Collected data entries

□ □ □

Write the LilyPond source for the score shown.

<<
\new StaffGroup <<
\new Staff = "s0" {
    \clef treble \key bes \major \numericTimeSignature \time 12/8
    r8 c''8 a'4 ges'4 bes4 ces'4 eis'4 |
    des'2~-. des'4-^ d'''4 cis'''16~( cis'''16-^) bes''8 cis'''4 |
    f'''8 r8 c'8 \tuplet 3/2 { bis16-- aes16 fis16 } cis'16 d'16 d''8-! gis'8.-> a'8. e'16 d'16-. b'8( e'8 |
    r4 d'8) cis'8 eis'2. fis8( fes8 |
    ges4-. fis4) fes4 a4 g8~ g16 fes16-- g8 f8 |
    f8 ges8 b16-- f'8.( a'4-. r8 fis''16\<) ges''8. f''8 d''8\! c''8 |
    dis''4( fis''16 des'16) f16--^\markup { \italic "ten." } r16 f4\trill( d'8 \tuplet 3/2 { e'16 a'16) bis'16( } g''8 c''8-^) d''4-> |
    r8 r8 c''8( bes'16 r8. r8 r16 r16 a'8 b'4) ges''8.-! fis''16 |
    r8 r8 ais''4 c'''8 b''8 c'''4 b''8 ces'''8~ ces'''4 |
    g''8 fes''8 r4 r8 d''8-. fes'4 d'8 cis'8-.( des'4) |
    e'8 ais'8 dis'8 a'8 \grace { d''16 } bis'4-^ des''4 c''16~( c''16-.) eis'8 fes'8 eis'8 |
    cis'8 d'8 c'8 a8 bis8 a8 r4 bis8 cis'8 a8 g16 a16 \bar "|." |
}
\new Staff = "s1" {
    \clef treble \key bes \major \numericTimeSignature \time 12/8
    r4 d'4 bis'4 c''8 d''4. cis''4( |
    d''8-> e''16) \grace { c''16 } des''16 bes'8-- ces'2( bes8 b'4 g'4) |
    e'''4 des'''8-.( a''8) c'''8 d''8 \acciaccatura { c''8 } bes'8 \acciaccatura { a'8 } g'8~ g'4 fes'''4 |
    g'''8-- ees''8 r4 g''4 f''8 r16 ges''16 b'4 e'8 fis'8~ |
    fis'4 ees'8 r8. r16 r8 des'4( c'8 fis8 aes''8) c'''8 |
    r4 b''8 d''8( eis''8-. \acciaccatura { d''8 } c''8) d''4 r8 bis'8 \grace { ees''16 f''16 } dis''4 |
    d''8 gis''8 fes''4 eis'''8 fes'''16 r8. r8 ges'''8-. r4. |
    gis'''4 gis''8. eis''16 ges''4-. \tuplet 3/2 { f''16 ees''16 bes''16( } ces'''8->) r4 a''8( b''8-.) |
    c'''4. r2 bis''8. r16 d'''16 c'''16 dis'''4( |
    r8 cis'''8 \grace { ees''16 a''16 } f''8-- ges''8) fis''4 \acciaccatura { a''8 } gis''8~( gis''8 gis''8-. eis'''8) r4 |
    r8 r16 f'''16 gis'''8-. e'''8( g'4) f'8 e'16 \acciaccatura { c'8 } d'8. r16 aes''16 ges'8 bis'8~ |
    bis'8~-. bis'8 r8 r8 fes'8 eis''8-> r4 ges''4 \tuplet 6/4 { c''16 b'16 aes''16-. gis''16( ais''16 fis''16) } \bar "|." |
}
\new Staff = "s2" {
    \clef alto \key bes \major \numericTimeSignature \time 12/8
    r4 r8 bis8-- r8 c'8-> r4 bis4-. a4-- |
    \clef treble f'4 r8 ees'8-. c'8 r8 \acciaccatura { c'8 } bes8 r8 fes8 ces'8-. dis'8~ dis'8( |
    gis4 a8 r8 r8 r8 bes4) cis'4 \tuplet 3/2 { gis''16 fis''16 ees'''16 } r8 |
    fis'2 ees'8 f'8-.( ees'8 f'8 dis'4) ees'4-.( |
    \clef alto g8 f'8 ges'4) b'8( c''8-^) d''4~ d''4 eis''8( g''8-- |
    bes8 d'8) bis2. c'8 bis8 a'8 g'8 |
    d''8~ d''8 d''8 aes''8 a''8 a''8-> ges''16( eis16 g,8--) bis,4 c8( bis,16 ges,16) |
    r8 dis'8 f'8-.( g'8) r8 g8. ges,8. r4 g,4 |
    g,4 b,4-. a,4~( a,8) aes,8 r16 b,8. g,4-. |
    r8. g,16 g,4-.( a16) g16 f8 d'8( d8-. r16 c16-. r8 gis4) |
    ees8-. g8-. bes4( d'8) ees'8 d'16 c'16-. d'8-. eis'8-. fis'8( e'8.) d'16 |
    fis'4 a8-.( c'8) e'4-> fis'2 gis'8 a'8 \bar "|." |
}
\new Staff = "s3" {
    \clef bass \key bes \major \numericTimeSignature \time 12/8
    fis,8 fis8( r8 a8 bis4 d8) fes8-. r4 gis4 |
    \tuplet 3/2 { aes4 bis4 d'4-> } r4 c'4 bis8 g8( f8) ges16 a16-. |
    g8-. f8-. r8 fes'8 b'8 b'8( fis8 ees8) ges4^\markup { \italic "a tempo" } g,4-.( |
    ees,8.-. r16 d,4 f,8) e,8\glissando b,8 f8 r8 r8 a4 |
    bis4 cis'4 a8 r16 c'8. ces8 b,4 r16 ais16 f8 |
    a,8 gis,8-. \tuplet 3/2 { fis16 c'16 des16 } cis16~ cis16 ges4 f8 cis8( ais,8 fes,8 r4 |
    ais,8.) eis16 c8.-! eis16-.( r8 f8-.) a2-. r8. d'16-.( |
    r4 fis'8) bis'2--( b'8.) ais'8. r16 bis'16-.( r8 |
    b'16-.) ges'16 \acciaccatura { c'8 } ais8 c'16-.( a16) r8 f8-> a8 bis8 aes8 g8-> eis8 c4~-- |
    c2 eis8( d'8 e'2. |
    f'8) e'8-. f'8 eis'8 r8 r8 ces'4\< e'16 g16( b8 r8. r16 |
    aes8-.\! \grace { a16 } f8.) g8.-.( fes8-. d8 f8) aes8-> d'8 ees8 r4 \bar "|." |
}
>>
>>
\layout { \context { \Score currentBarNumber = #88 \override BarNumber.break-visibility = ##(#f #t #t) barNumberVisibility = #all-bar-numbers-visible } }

□ □ □

**EXERCISE DETAILS**
How many lines of the data above contain the string "clef"? Reply with the number alone.

**SOLUTION TO THIS TASK**
6